→ **Assigned task**: Using the material below, print the line that contains "camera: 15 degrees left, 20 degrees up", the line that contains "(928, 443) = (800, 405): pink", and every line in between, exactly and nothing else.

━━━ Provided data ━━━

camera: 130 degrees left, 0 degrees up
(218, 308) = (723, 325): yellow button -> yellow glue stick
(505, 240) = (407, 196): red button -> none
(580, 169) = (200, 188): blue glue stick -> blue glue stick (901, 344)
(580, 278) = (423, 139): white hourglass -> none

━━━
━━━ Provided data ━━━

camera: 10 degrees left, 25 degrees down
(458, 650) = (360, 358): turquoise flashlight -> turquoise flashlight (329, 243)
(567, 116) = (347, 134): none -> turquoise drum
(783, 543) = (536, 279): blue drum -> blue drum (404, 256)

━━━
━━━ Provided data ━━━

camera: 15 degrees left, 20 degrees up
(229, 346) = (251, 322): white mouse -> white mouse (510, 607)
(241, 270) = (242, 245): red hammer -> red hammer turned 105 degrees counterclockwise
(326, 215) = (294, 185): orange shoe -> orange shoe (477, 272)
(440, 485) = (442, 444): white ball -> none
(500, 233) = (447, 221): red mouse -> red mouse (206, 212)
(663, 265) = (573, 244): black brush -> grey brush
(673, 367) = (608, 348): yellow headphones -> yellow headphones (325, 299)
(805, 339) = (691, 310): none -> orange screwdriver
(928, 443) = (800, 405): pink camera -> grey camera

━━━

→ **Response to this task**:
camera: 15 degrees left, 20 degrees up
(229, 346) = (251, 322): white mouse -> white mouse (510, 607)
(241, 270) = (242, 245): red hammer -> red hammer turned 105 degrees counterclockwise
(326, 215) = (294, 185): orange shoe -> orange shoe (477, 272)
(440, 485) = (442, 444): white ball -> none
(500, 233) = (447, 221): red mouse -> red mouse (206, 212)
(663, 265) = (573, 244): black brush -> grey brush
(673, 367) = (608, 348): yellow headphones -> yellow headphones (325, 299)
(805, 339) = (691, 310): none -> orange screwdriver
(928, 443) = (800, 405): pink camera -> grey camera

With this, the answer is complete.